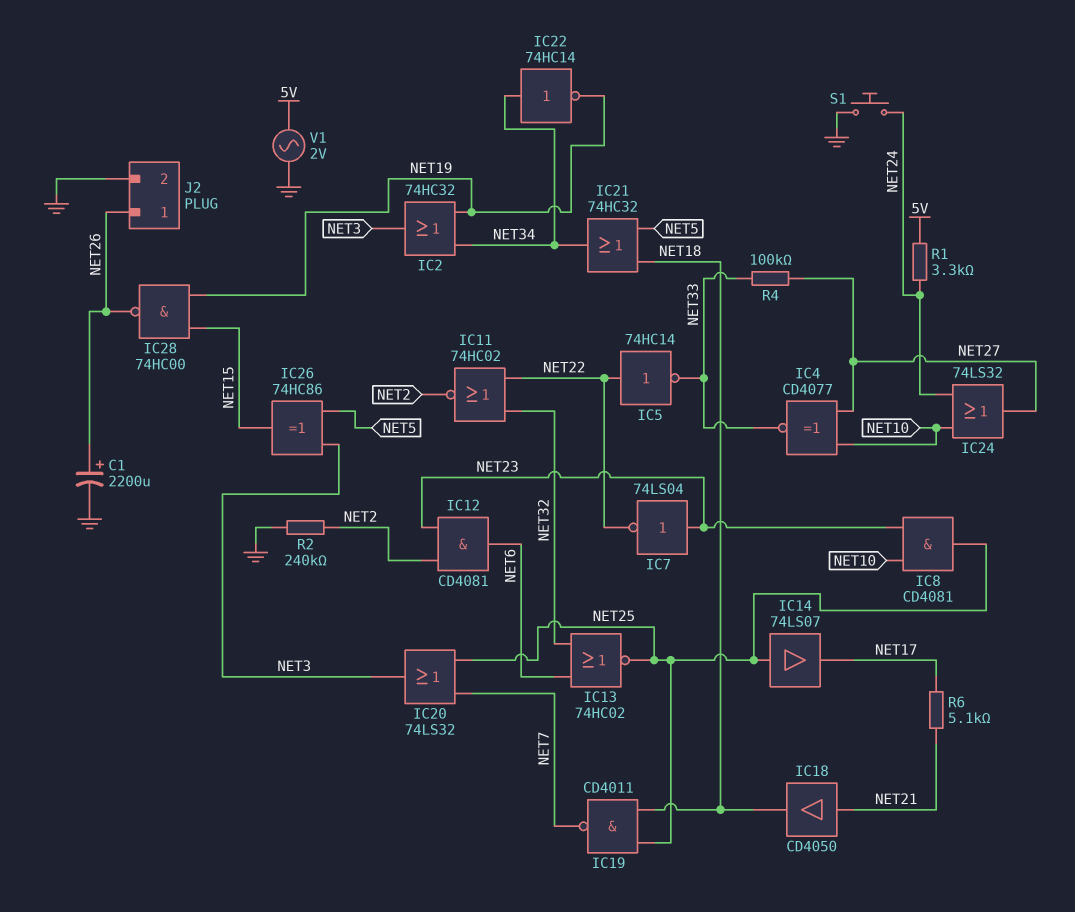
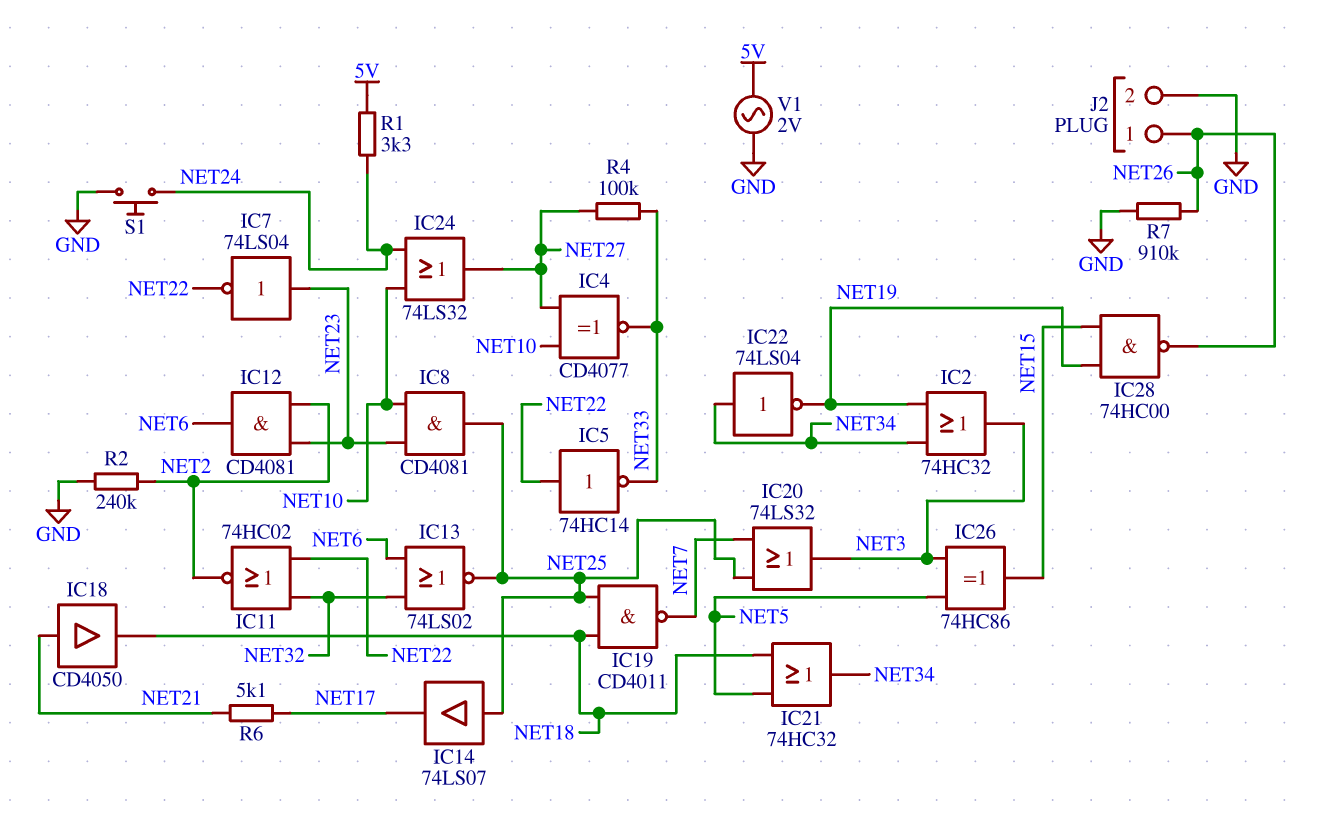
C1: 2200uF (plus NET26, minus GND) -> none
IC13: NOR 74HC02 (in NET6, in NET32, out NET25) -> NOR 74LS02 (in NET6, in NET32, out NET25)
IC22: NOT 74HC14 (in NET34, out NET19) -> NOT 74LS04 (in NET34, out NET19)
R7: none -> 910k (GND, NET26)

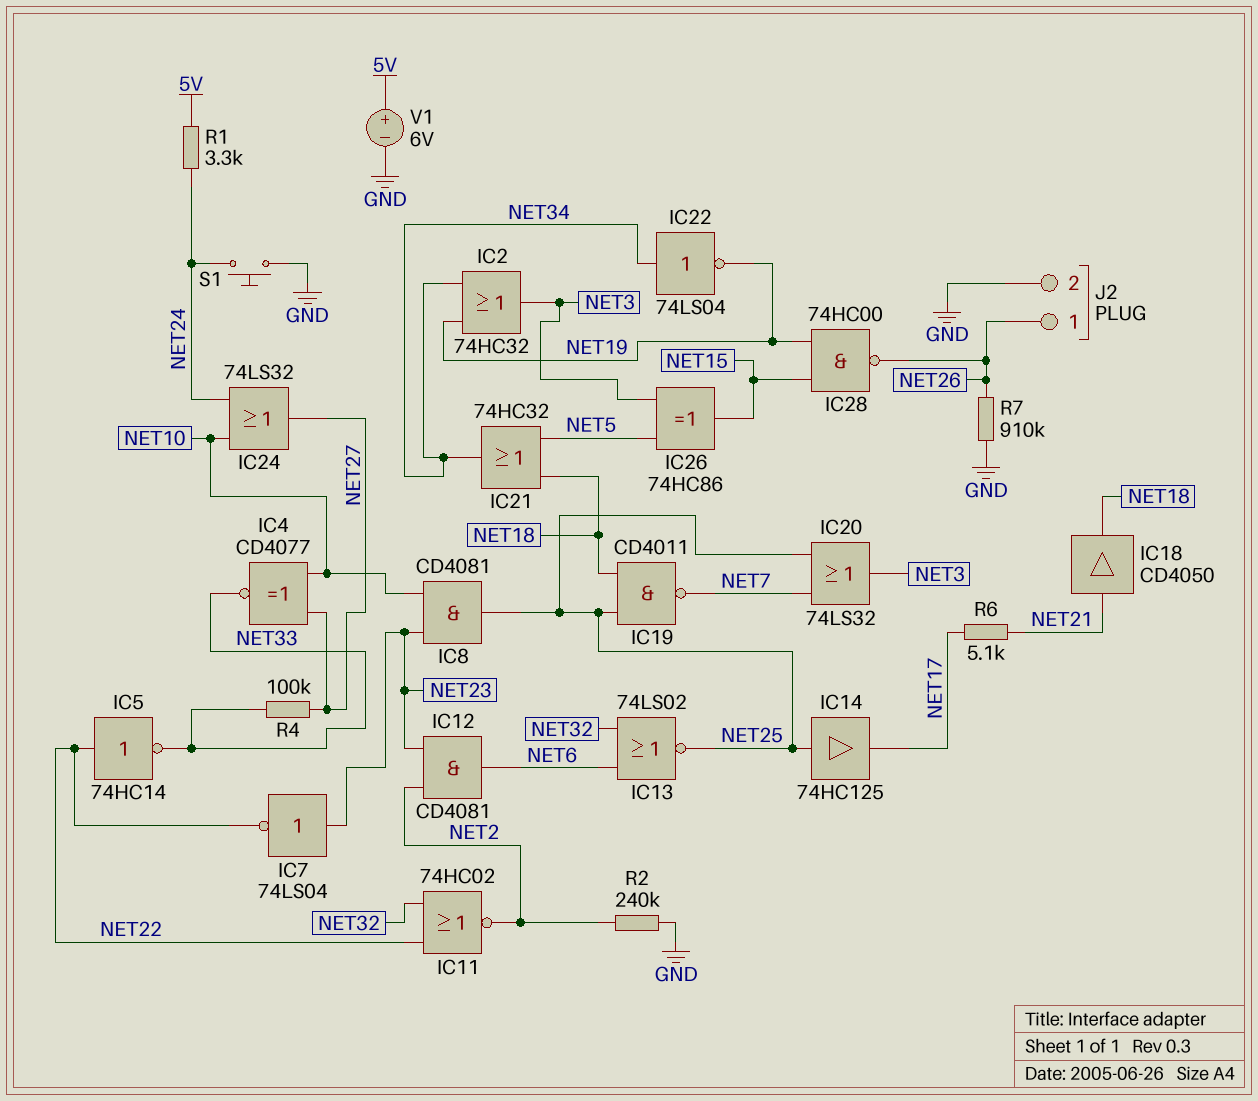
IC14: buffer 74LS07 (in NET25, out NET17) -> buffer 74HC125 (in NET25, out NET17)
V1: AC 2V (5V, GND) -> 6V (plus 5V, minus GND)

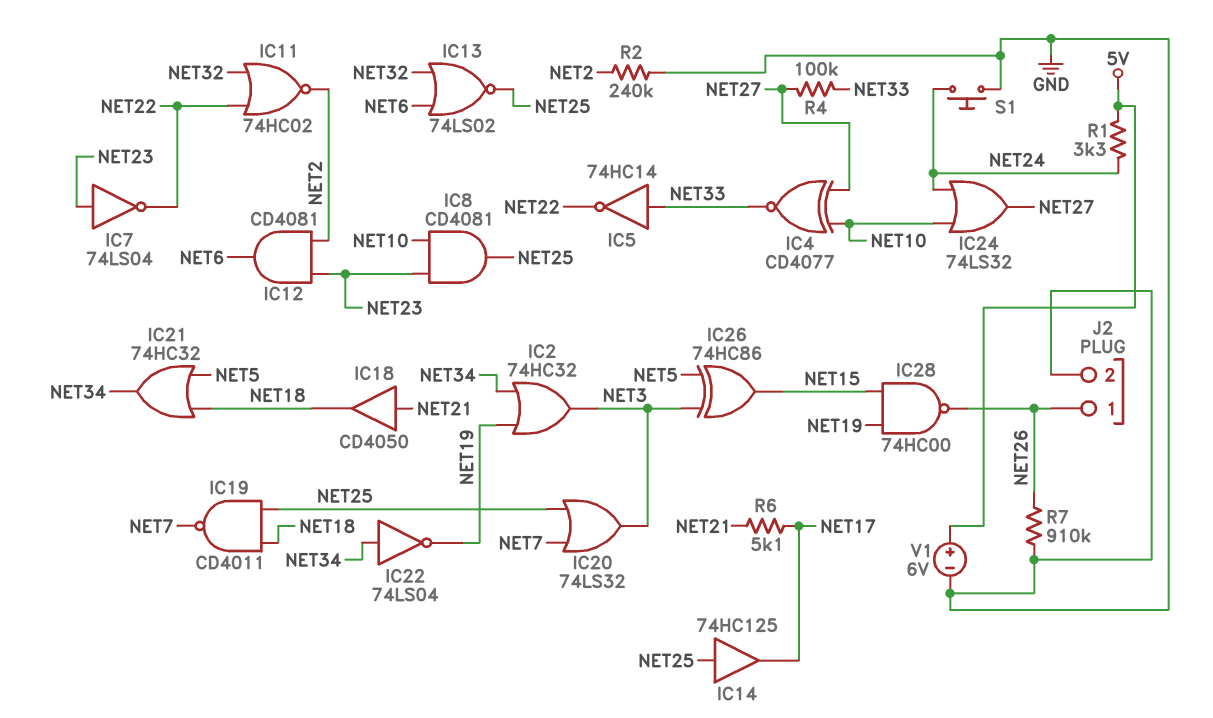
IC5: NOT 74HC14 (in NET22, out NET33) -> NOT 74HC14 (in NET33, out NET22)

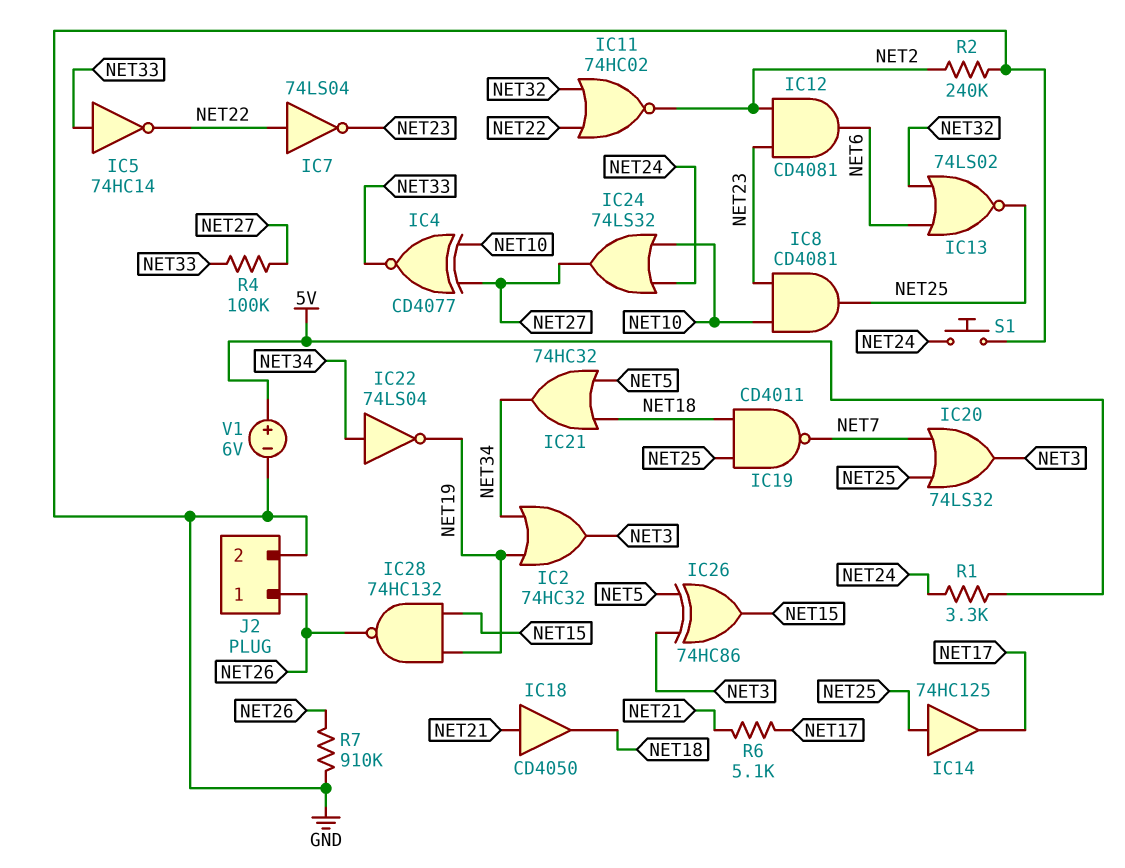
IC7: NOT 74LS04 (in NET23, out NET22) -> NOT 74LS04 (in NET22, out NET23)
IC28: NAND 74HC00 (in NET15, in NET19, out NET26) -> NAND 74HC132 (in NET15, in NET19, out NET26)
══════════════════════════════
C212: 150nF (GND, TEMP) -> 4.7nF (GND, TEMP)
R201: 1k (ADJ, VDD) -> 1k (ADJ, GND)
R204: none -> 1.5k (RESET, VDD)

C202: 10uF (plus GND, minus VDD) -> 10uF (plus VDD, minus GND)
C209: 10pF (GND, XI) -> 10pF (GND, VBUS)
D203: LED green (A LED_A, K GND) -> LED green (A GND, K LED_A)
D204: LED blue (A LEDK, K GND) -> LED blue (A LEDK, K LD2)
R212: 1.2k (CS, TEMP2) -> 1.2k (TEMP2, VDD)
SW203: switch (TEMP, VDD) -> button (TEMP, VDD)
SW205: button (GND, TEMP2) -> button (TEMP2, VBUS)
══════════════════════════════
Copy out all lines from the records where the word "minus" appears.

C1: 2200uF (plus NET26, minus GND) -> none
V1: AC 2V (5V, GND) -> 6V (plus 5V, minus GND)
C202: 10uF (plus GND, minus VDD) -> 10uF (plus VDD, minus GND)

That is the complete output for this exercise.